[Dataset entries]
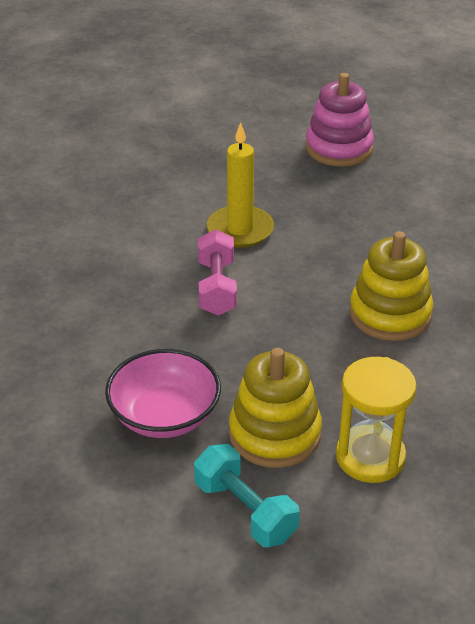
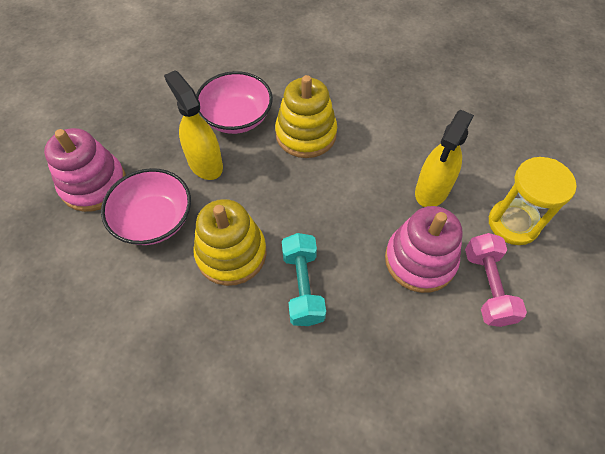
pink bowl: 1 -> 2
pink stacking toy: 1 -> 2
yellow candle: 1 -> 0
yellow spray bottle: 0 -> 2

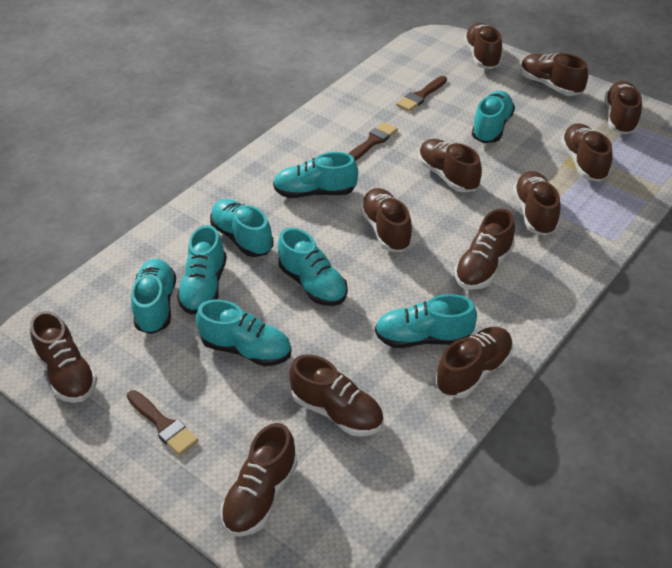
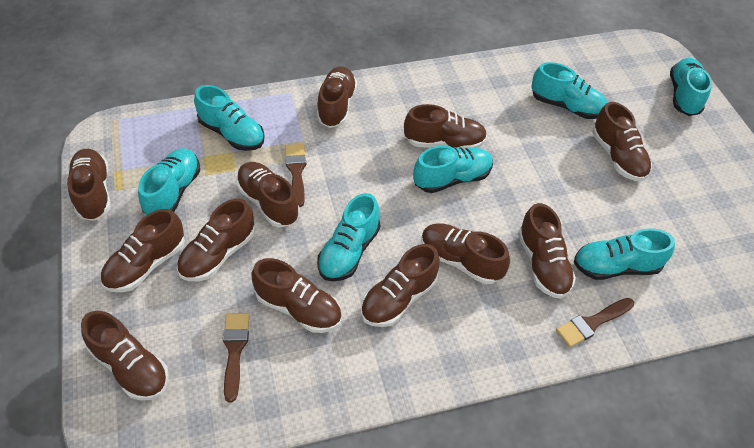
turquoise shoe: 8 -> 7

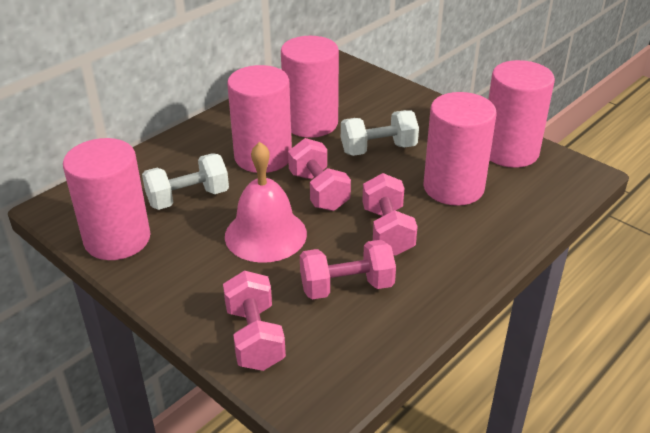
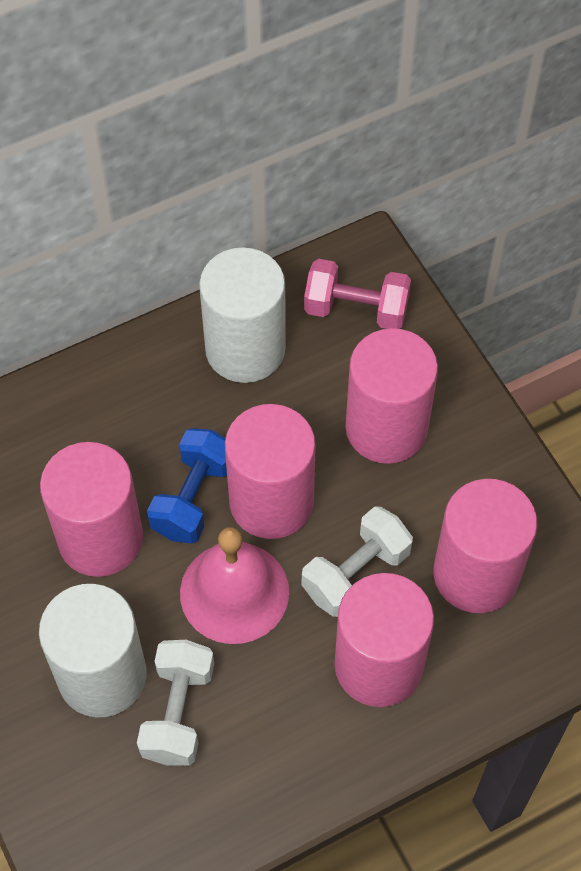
blue dumbbell: 0 -> 1
pink dumbbell: 4 -> 1
white cylinder: 0 -> 2

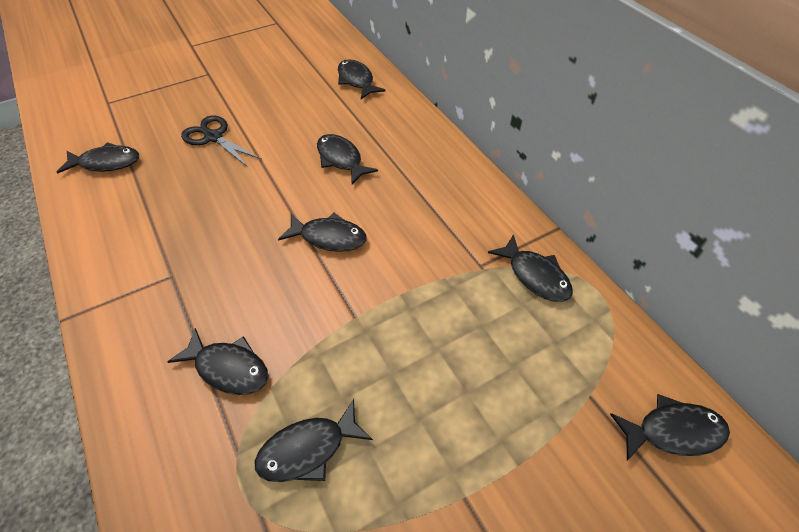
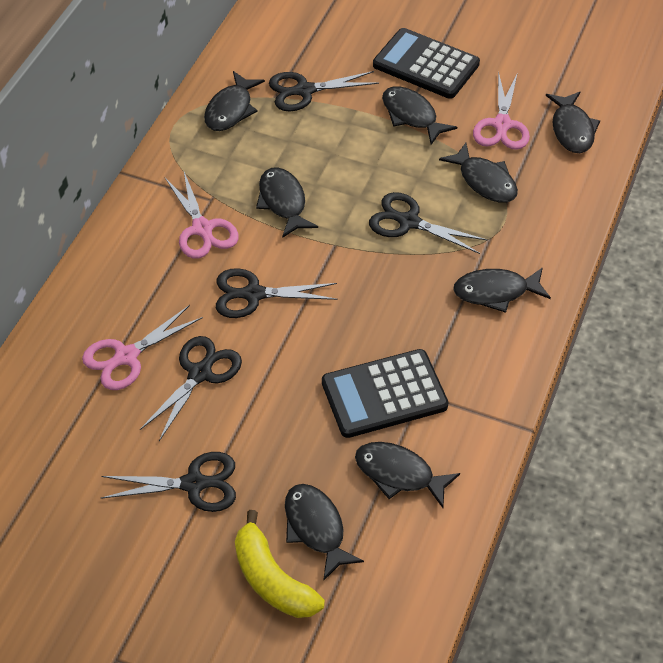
black calculator: 0 -> 2
black scissors: 1 -> 5
pink scissors: 0 -> 3
yellow banana: 0 -> 1

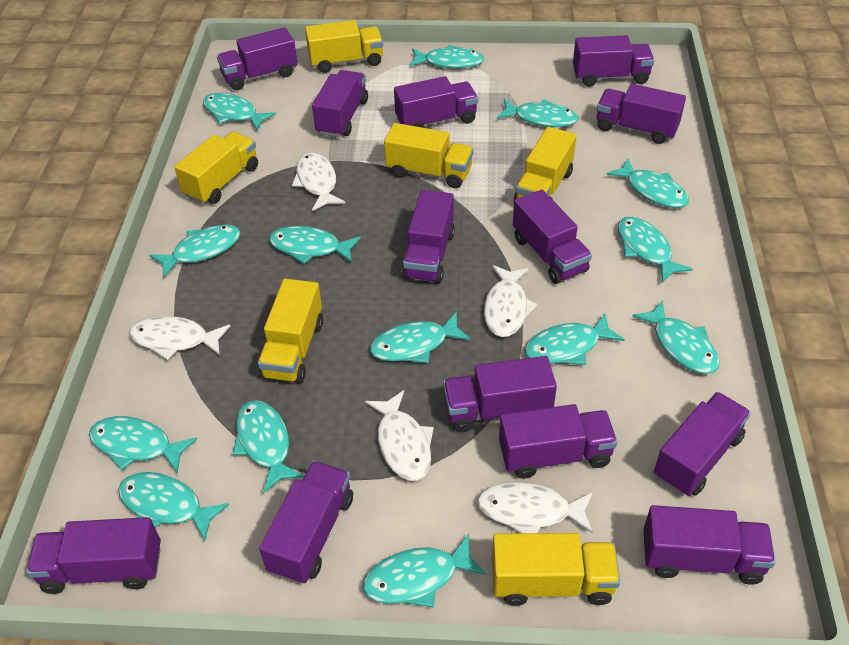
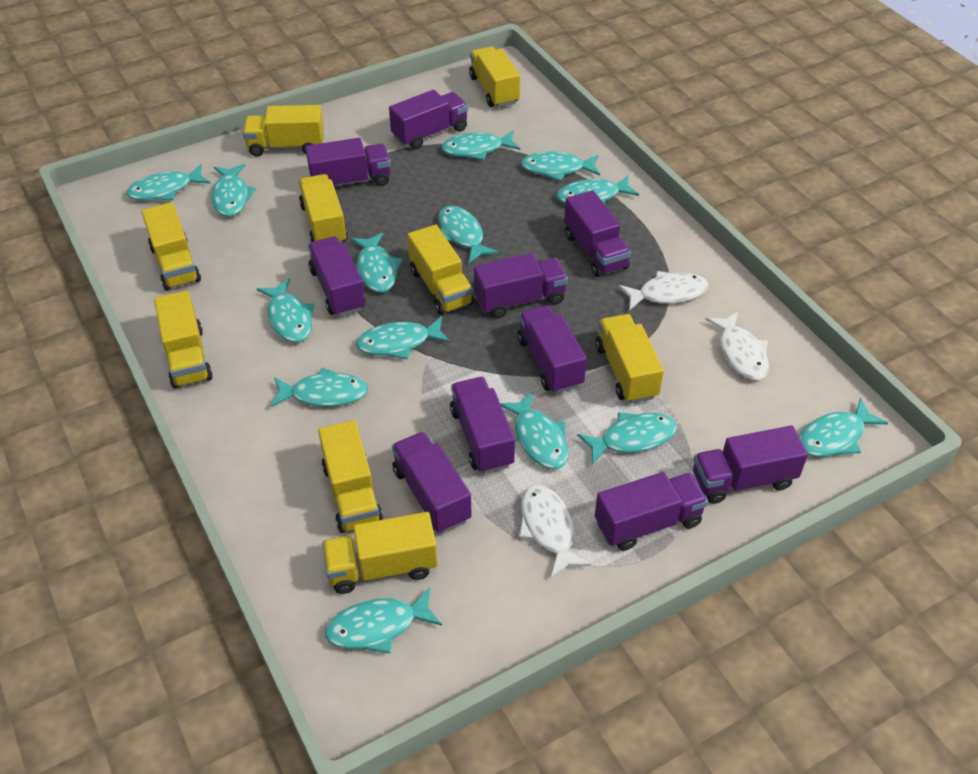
purple truck: 13 -> 10
white fish: 5 -> 3
yellow truck: 6 -> 9

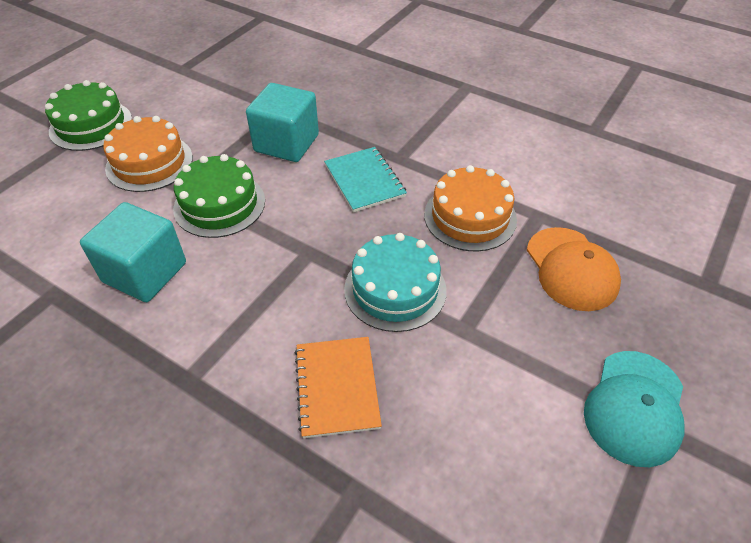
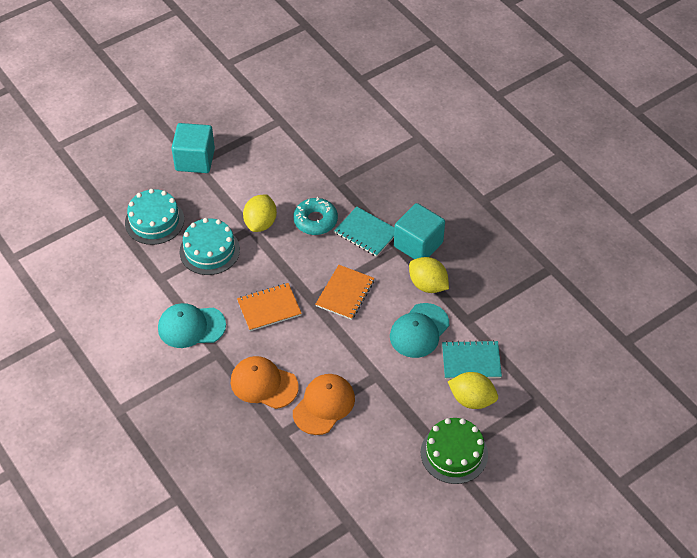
green cake: 2 -> 1
orange cake: 2 -> 0
orange cap: 1 -> 2
orange notebook: 1 -> 2
turquoise cake: 1 -> 2
turquoise cap: 1 -> 2
turquoise donut: 0 -> 1
turquoise notebook: 1 -> 2
yellow lemon: 0 -> 3

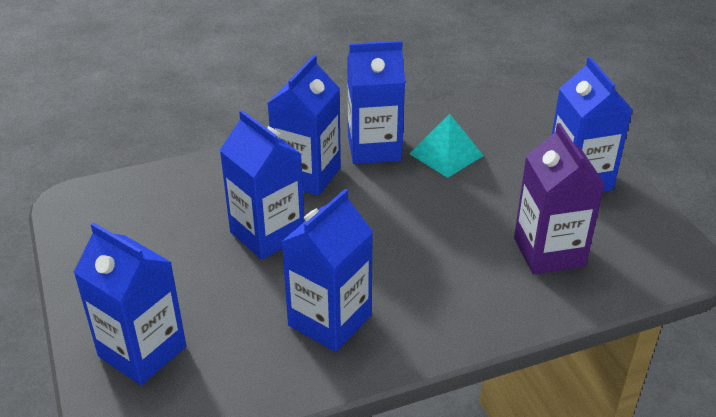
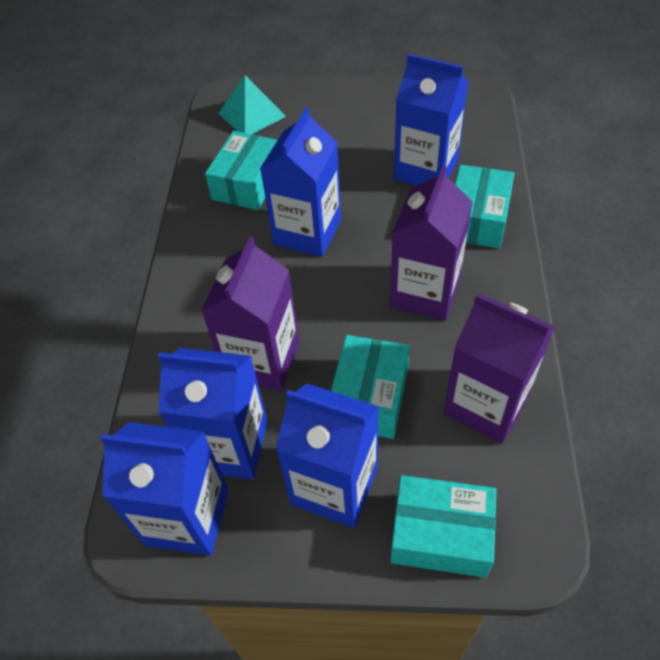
blue carton: 6 -> 5
purple carton: 1 -> 3
turquoise box: 0 -> 4

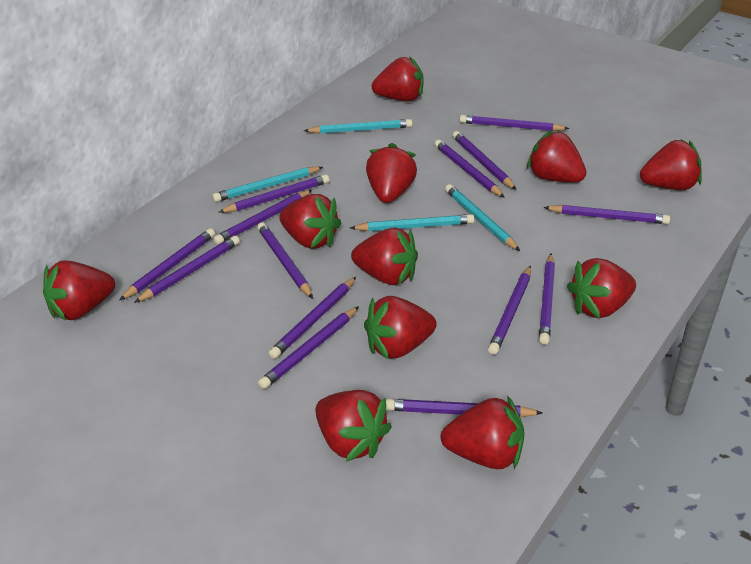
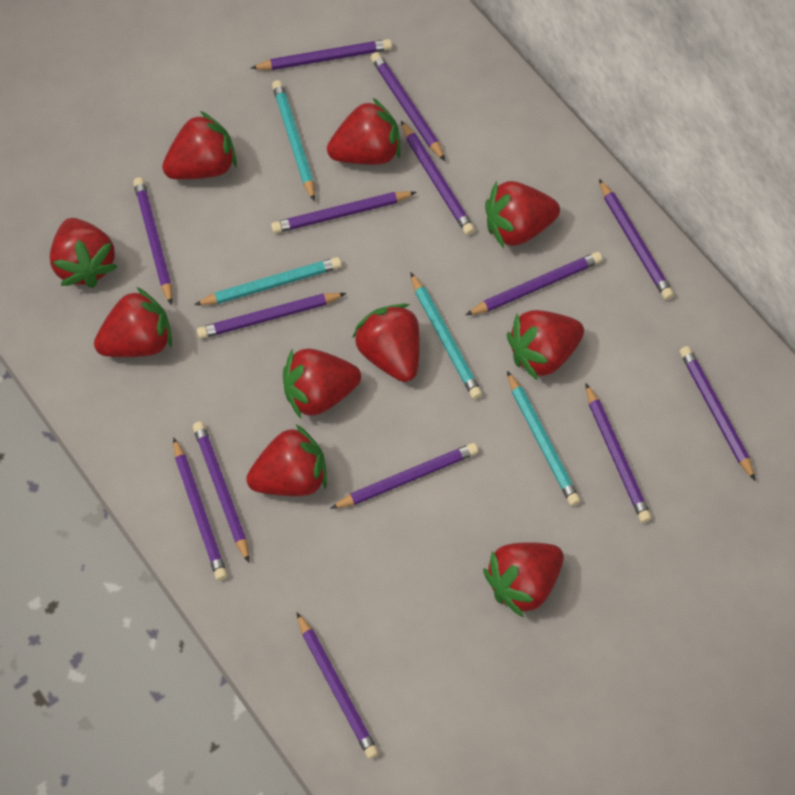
red strawberry: 11 -> 10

**What you are asked to do**
A faithful copy of the data above is wanted, with every image left out.

**Reply**
pink bowl: 1 -> 2
pink stacking toy: 1 -> 2
yellow candle: 1 -> 0
yellow spray bottle: 0 -> 2

turquoise shoe: 8 -> 7

blue dumbbell: 0 -> 1
pink dumbbell: 4 -> 1
white cylinder: 0 -> 2

black calculator: 0 -> 2
black scissors: 1 -> 5
pink scissors: 0 -> 3
yellow banana: 0 -> 1

purple truck: 13 -> 10
white fish: 5 -> 3
yellow truck: 6 -> 9

green cake: 2 -> 1
orange cake: 2 -> 0
orange cap: 1 -> 2
orange notebook: 1 -> 2
turquoise cake: 1 -> 2
turquoise cap: 1 -> 2
turquoise donut: 0 -> 1
turquoise notebook: 1 -> 2
yellow lemon: 0 -> 3

blue carton: 6 -> 5
purple carton: 1 -> 3
turquoise box: 0 -> 4

red strawberry: 11 -> 10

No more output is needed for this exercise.